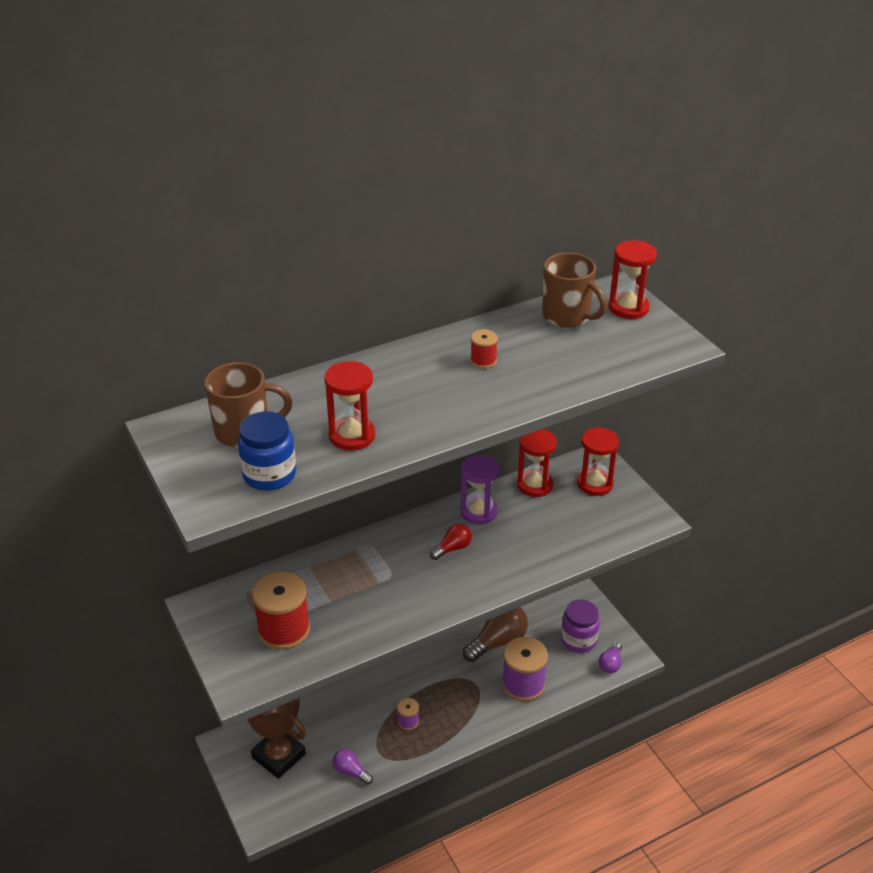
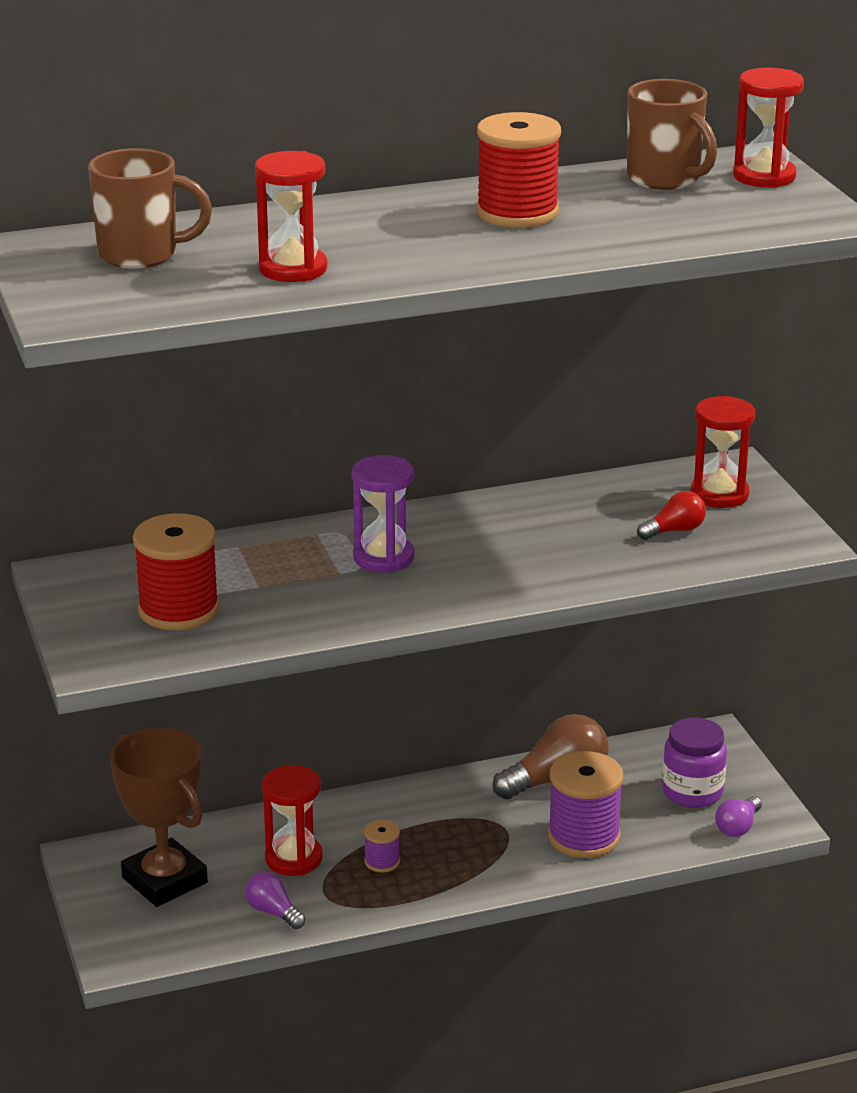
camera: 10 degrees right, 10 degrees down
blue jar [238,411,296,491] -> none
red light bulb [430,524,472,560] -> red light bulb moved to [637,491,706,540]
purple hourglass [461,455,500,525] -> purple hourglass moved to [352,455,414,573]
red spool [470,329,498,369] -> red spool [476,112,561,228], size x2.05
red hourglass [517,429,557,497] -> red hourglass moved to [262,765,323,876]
● ● ● ●
Required work: What I need is every record written out exactly, minus the pictures.

Response area:
camera: 10 degrees right, 10 degrees down
blue jar [238,411,296,491] -> none
red light bulb [430,524,472,560] -> red light bulb moved to [637,491,706,540]
purple hourglass [461,455,500,525] -> purple hourglass moved to [352,455,414,573]
red spool [470,329,498,369] -> red spool [476,112,561,228], size x2.05
red hourglass [517,429,557,497] -> red hourglass moved to [262,765,323,876]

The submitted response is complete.